Goal of the exercise
Please report each line in the rows below that contains the string "with". Letter case matters.
— START OF Task input —
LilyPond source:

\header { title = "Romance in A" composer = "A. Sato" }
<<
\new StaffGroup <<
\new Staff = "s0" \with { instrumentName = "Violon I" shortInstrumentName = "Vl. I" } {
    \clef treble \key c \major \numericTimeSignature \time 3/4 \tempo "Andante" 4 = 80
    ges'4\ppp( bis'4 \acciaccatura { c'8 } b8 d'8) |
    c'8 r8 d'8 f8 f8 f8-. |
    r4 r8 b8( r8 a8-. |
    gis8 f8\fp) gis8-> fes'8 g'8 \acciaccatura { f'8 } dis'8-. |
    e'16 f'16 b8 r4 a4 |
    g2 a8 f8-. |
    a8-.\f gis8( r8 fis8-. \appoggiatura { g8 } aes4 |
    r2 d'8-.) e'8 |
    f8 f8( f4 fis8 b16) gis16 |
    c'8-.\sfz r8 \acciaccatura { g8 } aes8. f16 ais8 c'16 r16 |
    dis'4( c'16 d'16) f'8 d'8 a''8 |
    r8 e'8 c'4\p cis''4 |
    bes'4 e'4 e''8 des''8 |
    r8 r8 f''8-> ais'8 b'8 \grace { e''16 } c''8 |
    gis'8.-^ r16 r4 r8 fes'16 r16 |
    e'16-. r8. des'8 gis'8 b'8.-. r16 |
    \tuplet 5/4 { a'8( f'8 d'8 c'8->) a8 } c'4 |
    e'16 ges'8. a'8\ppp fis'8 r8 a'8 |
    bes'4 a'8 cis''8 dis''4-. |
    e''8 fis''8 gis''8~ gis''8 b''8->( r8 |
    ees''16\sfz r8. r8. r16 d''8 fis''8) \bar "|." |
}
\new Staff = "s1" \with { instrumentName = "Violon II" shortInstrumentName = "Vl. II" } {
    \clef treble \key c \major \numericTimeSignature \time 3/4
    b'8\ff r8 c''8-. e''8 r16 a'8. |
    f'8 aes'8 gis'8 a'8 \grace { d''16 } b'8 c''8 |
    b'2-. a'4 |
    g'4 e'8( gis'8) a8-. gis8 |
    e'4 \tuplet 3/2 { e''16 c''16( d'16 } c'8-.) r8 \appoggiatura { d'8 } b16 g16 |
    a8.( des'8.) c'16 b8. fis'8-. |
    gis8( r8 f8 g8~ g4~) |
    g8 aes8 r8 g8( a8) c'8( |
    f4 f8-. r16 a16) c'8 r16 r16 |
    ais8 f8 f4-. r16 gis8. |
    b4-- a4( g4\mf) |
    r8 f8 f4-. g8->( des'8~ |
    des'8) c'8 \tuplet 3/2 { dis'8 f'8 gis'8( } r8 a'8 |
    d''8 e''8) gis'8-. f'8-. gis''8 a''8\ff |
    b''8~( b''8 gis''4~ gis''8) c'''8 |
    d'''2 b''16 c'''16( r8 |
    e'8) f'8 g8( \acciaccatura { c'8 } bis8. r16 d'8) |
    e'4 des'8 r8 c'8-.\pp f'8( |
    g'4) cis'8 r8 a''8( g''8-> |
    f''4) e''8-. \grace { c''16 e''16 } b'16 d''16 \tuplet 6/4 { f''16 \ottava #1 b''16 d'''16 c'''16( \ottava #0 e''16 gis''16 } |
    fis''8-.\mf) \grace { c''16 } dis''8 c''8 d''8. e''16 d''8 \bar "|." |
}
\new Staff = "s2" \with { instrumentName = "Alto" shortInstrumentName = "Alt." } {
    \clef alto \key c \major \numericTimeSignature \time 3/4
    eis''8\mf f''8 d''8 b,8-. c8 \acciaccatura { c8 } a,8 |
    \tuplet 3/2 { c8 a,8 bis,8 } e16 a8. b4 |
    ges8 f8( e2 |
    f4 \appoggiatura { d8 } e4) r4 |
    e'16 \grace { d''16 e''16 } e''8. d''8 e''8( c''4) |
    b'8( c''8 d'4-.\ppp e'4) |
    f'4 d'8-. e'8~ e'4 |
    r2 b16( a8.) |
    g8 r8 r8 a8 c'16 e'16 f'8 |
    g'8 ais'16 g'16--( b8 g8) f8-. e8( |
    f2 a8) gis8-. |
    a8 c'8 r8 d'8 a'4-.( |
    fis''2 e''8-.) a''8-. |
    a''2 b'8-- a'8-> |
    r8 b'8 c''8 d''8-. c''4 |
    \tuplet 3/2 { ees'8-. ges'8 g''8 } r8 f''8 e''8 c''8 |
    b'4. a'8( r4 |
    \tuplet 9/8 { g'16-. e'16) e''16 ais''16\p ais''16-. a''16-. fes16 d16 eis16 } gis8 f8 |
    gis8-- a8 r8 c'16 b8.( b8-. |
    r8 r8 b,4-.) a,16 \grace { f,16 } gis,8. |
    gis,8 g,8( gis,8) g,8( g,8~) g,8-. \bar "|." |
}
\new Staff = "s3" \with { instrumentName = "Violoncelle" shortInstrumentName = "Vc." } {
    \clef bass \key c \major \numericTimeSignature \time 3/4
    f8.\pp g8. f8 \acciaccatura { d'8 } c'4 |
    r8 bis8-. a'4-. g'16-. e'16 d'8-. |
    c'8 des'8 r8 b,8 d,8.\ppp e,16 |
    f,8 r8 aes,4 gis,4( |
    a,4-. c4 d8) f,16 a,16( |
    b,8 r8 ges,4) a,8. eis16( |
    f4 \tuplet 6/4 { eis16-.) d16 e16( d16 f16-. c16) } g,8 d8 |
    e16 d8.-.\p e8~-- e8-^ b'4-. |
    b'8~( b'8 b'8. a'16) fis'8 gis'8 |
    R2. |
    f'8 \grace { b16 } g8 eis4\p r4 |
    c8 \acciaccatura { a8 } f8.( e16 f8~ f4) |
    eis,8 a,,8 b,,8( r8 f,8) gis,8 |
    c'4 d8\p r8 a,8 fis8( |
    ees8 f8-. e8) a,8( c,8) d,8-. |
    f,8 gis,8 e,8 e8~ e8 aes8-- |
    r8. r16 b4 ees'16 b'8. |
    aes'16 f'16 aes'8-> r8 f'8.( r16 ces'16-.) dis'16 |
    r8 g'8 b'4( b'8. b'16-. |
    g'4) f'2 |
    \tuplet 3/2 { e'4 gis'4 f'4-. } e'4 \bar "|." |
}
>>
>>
— END OF Task input —
Exercise output
\new Staff = "s0" \with { instrumentName = "Violon I" shortInstrumentName = "Vl. I" } {
\new Staff = "s1" \with { instrumentName = "Violon II" shortInstrumentName = "Vl. II" } {
\new Staff = "s2" \with { instrumentName = "Alto" shortInstrumentName = "Alt." } {
\new Staff = "s3" \with { instrumentName = "Violoncelle" shortInstrumentName = "Vc." } {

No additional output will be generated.